-- Data under study follows --
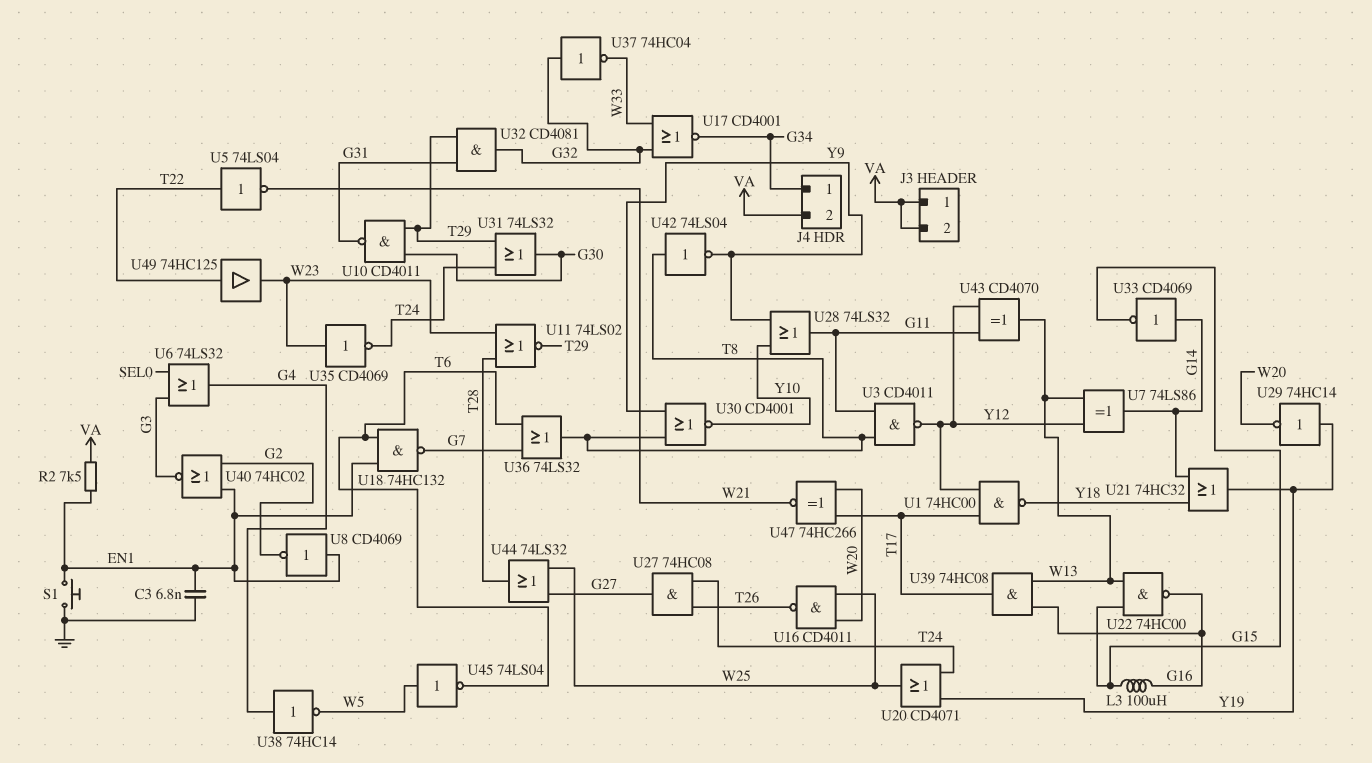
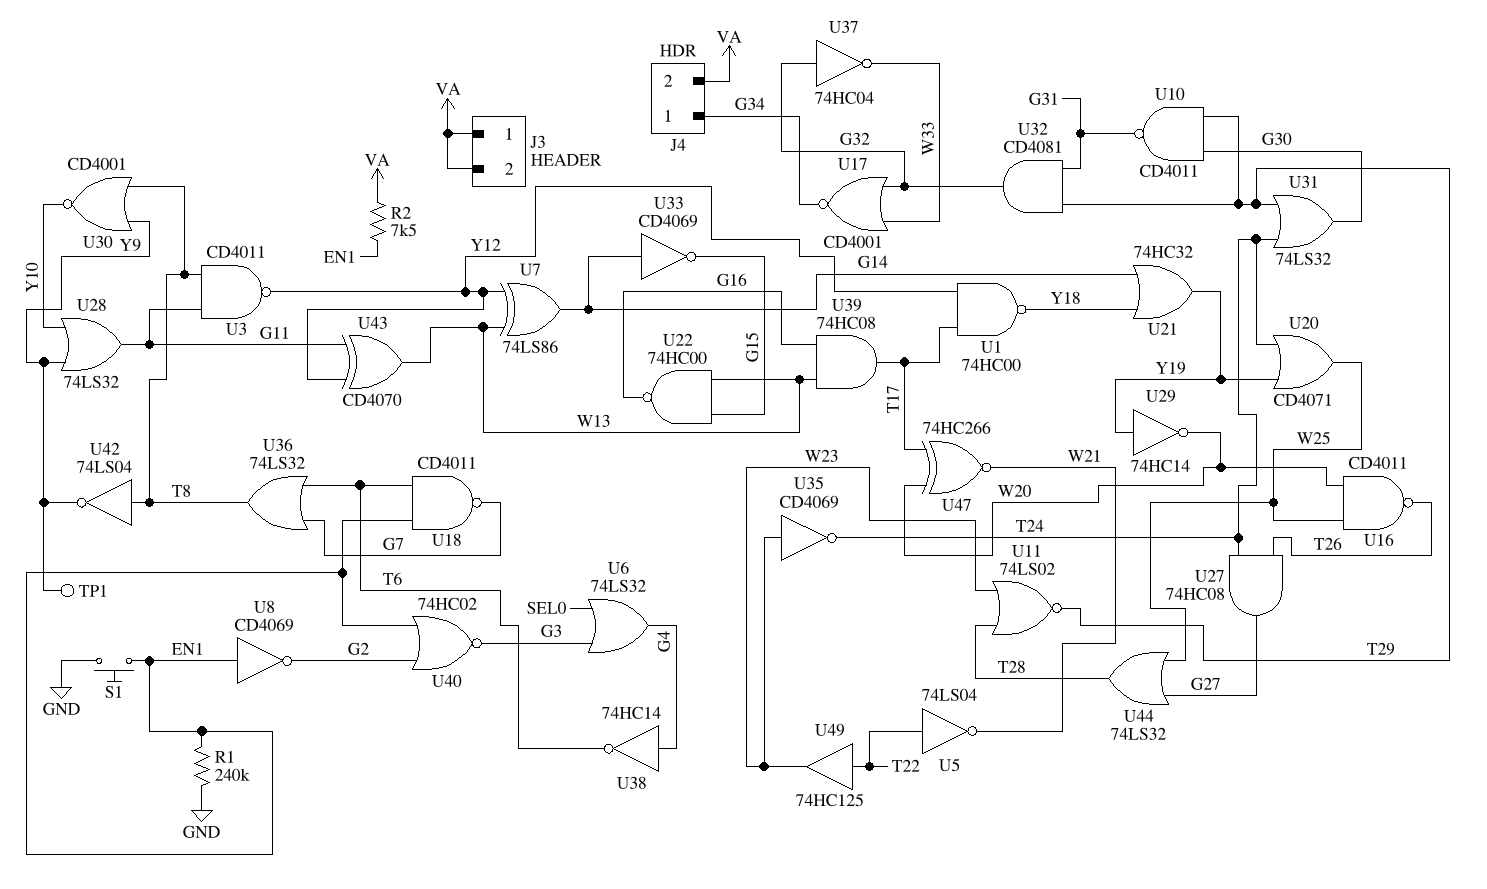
C3: 6.8nF (EN1, GND) -> none
L3: 100uH (G15, G16) -> none
R1: none -> 240k (EN1, GND)
TP1: none -> test point (Y9)
U18: NAND 74HC132 (in EN1, in T6, out G7) -> NAND CD4011 (in EN1, in T6, out G7)
U38: NOT 74HC14 (in G4, out W5) -> NOT 74HC14 (in G4, out T6)
U45: NOT 74LS04 (in W5, out T6) -> none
-- Data under study concluded --
▶ **Exercise prompt**
At the line with "R1: none -> 240k (EN1, GND)", begin reproducing the material above exactly, and continue through its last line.

▶ **Response below**
R1: none -> 240k (EN1, GND)
TP1: none -> test point (Y9)
U18: NAND 74HC132 (in EN1, in T6, out G7) -> NAND CD4011 (in EN1, in T6, out G7)
U38: NOT 74HC14 (in G4, out W5) -> NOT 74HC14 (in G4, out T6)
U45: NOT 74LS04 (in W5, out T6) -> none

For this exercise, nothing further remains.